WHAT YOU HAVE TO DO » The expected response is the entire set of entries, copied exactly.

MATERIAL TO PROCESS »
########
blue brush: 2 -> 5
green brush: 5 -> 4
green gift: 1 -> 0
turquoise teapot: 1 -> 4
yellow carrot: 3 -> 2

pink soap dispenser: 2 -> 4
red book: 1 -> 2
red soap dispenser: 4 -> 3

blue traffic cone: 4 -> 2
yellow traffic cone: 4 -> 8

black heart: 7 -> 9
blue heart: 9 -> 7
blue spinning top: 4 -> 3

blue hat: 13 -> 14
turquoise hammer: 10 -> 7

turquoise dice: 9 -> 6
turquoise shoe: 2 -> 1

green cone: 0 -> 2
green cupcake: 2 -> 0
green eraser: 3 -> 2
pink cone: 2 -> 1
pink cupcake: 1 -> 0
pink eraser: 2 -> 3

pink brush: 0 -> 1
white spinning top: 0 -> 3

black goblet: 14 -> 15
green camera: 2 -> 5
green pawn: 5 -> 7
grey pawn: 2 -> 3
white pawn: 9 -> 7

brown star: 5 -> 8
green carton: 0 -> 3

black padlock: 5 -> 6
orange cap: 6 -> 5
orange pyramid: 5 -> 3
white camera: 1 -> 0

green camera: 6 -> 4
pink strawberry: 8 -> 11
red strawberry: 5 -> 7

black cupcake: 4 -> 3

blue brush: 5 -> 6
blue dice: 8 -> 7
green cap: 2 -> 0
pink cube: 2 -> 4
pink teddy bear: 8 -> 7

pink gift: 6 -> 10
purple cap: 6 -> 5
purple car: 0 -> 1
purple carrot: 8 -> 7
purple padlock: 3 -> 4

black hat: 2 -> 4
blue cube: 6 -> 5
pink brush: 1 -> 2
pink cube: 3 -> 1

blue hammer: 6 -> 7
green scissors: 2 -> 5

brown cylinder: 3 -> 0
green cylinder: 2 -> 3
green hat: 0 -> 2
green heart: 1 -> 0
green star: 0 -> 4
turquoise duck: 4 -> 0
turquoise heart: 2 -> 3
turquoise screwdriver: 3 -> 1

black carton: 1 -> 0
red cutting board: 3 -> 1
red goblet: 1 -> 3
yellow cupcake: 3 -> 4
########
SOLVED PROBLEM »
blue brush: 2 -> 5
green brush: 5 -> 4
green gift: 1 -> 0
turquoise teapot: 1 -> 4
yellow carrot: 3 -> 2

pink soap dispenser: 2 -> 4
red book: 1 -> 2
red soap dispenser: 4 -> 3

blue traffic cone: 4 -> 2
yellow traffic cone: 4 -> 8

black heart: 7 -> 9
blue heart: 9 -> 7
blue spinning top: 4 -> 3

blue hat: 13 -> 14
turquoise hammer: 10 -> 7

turquoise dice: 9 -> 6
turquoise shoe: 2 -> 1

green cone: 0 -> 2
green cupcake: 2 -> 0
green eraser: 3 -> 2
pink cone: 2 -> 1
pink cupcake: 1 -> 0
pink eraser: 2 -> 3

pink brush: 0 -> 1
white spinning top: 0 -> 3

black goblet: 14 -> 15
green camera: 2 -> 5
green pawn: 5 -> 7
grey pawn: 2 -> 3
white pawn: 9 -> 7

brown star: 5 -> 8
green carton: 0 -> 3

black padlock: 5 -> 6
orange cap: 6 -> 5
orange pyramid: 5 -> 3
white camera: 1 -> 0

green camera: 6 -> 4
pink strawberry: 8 -> 11
red strawberry: 5 -> 7

black cupcake: 4 -> 3

blue brush: 5 -> 6
blue dice: 8 -> 7
green cap: 2 -> 0
pink cube: 2 -> 4
pink teddy bear: 8 -> 7

pink gift: 6 -> 10
purple cap: 6 -> 5
purple car: 0 -> 1
purple carrot: 8 -> 7
purple padlock: 3 -> 4

black hat: 2 -> 4
blue cube: 6 -> 5
pink brush: 1 -> 2
pink cube: 3 -> 1

blue hammer: 6 -> 7
green scissors: 2 -> 5

brown cylinder: 3 -> 0
green cylinder: 2 -> 3
green hat: 0 -> 2
green heart: 1 -> 0
green star: 0 -> 4
turquoise duck: 4 -> 0
turquoise heart: 2 -> 3
turquoise screwdriver: 3 -> 1

black carton: 1 -> 0
red cutting board: 3 -> 1
red goblet: 1 -> 3
yellow cupcake: 3 -> 4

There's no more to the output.